* What to work on: How many of the lines below have the word "blue" in them? The answer is that number and nothing more.
^^^^
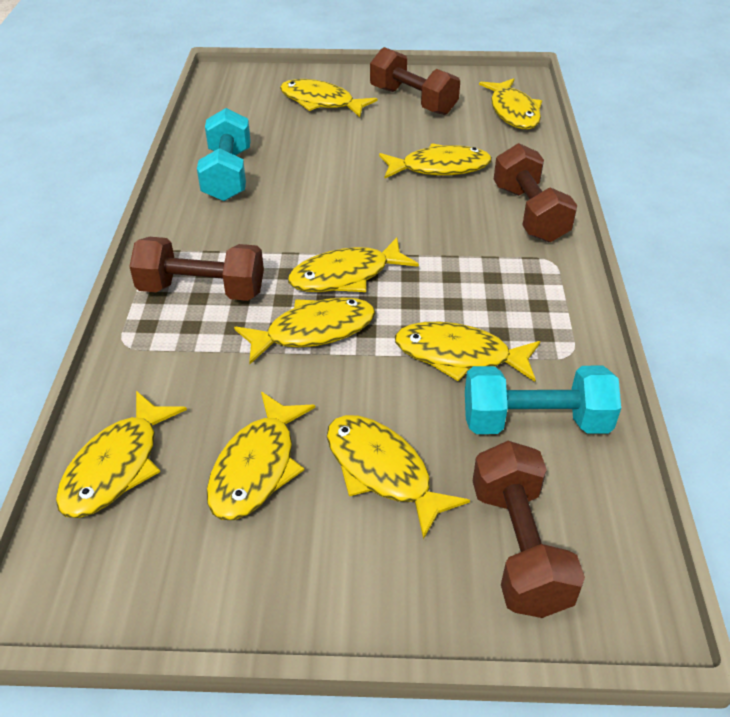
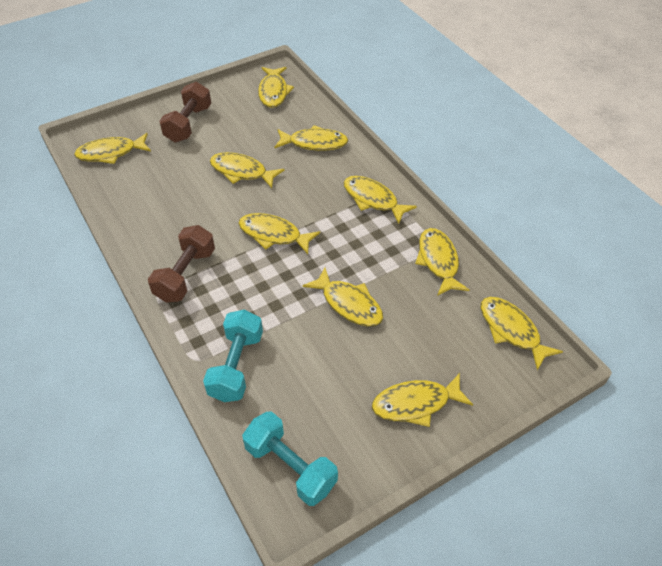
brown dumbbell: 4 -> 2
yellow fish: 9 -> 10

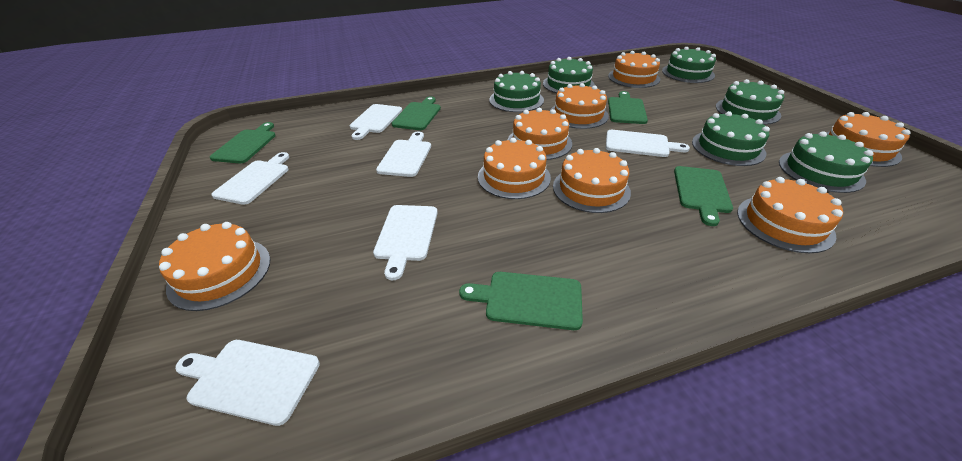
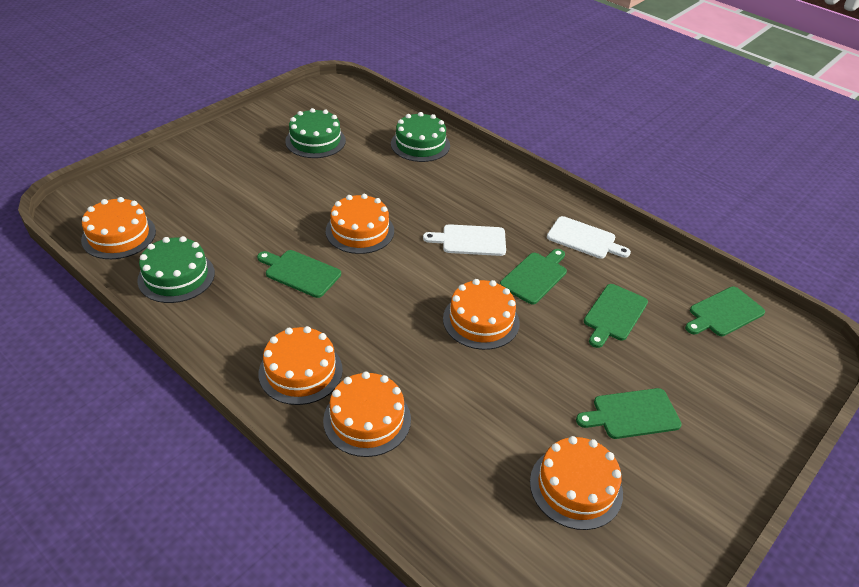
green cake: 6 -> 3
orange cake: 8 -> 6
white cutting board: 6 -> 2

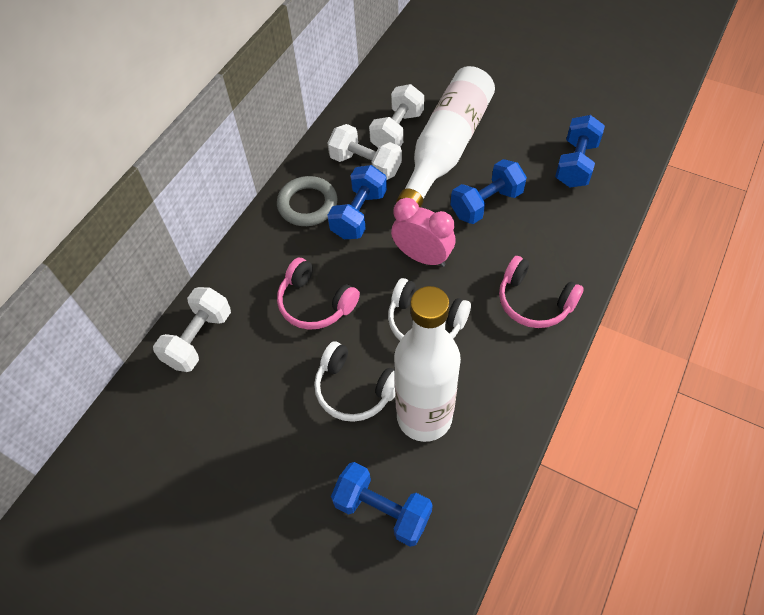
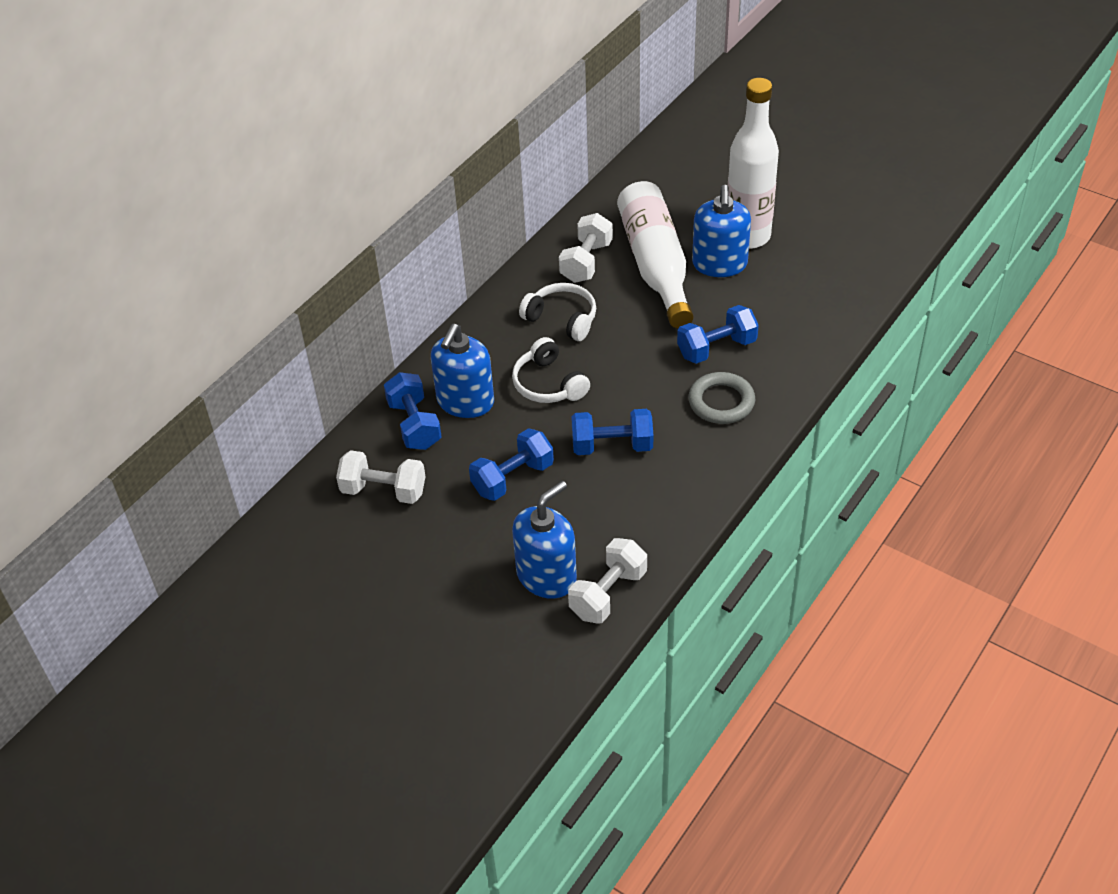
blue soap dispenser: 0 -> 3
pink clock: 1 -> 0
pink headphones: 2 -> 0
^^^^
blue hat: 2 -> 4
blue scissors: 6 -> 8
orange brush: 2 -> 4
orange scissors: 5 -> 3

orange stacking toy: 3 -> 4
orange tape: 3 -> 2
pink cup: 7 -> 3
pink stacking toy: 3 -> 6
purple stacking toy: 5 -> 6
^^^^
* Response to this exercise: 3